== EXERCISE INPUT ==

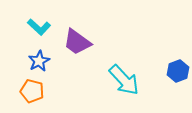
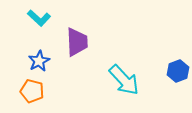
cyan L-shape: moved 9 px up
purple trapezoid: rotated 128 degrees counterclockwise
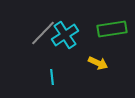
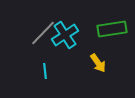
yellow arrow: rotated 30 degrees clockwise
cyan line: moved 7 px left, 6 px up
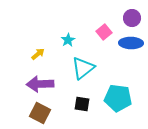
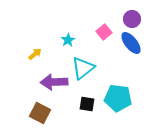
purple circle: moved 1 px down
blue ellipse: rotated 50 degrees clockwise
yellow arrow: moved 3 px left
purple arrow: moved 14 px right, 2 px up
black square: moved 5 px right
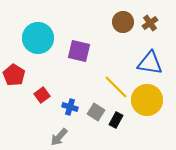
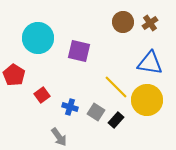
black rectangle: rotated 14 degrees clockwise
gray arrow: rotated 78 degrees counterclockwise
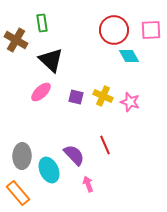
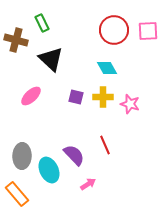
green rectangle: rotated 18 degrees counterclockwise
pink square: moved 3 px left, 1 px down
brown cross: rotated 15 degrees counterclockwise
cyan diamond: moved 22 px left, 12 px down
black triangle: moved 1 px up
pink ellipse: moved 10 px left, 4 px down
yellow cross: moved 1 px down; rotated 24 degrees counterclockwise
pink star: moved 2 px down
pink arrow: rotated 77 degrees clockwise
orange rectangle: moved 1 px left, 1 px down
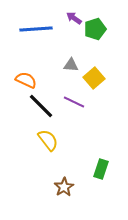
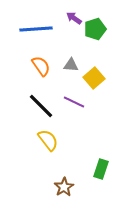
orange semicircle: moved 15 px right, 14 px up; rotated 30 degrees clockwise
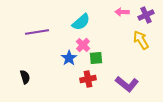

===

[GOAL OF THE EXERCISE]
Lines containing the word "degrees" must be found in the data above and copied.

[COMPLETED TASK]
purple trapezoid: rotated 128 degrees counterclockwise
yellow arrow: rotated 30 degrees clockwise
blue ellipse: rotated 50 degrees clockwise
black rectangle: rotated 14 degrees clockwise
gray arrow: rotated 78 degrees counterclockwise
green rectangle: rotated 18 degrees counterclockwise
brown cross: rotated 15 degrees counterclockwise
yellow cross: moved 1 px down; rotated 24 degrees counterclockwise
pink arrow: rotated 77 degrees clockwise
orange semicircle: moved 15 px right, 14 px up; rotated 30 degrees clockwise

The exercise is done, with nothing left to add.